» WORK TO COMPLETE
Everything from the line with "U3 pin NC: none -> +9V" to the end of the data below must be returned exactly as it is, and nothing besides.

» DATASET
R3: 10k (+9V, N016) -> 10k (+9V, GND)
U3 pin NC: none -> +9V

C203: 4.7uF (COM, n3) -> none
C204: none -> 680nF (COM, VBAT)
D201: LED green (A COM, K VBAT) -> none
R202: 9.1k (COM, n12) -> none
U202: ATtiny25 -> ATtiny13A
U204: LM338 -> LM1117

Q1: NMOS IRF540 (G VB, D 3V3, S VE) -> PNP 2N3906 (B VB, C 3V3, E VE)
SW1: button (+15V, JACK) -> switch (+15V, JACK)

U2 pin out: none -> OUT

» WRITTEN RESPONSE
U3 pin NC: none -> +9V

C203: 4.7uF (COM, n3) -> none
C204: none -> 680nF (COM, VBAT)
D201: LED green (A COM, K VBAT) -> none
R202: 9.1k (COM, n12) -> none
U202: ATtiny25 -> ATtiny13A
U204: LM338 -> LM1117

Q1: NMOS IRF540 (G VB, D 3V3, S VE) -> PNP 2N3906 (B VB, C 3V3, E VE)
SW1: button (+15V, JACK) -> switch (+15V, JACK)

U2 pin out: none -> OUT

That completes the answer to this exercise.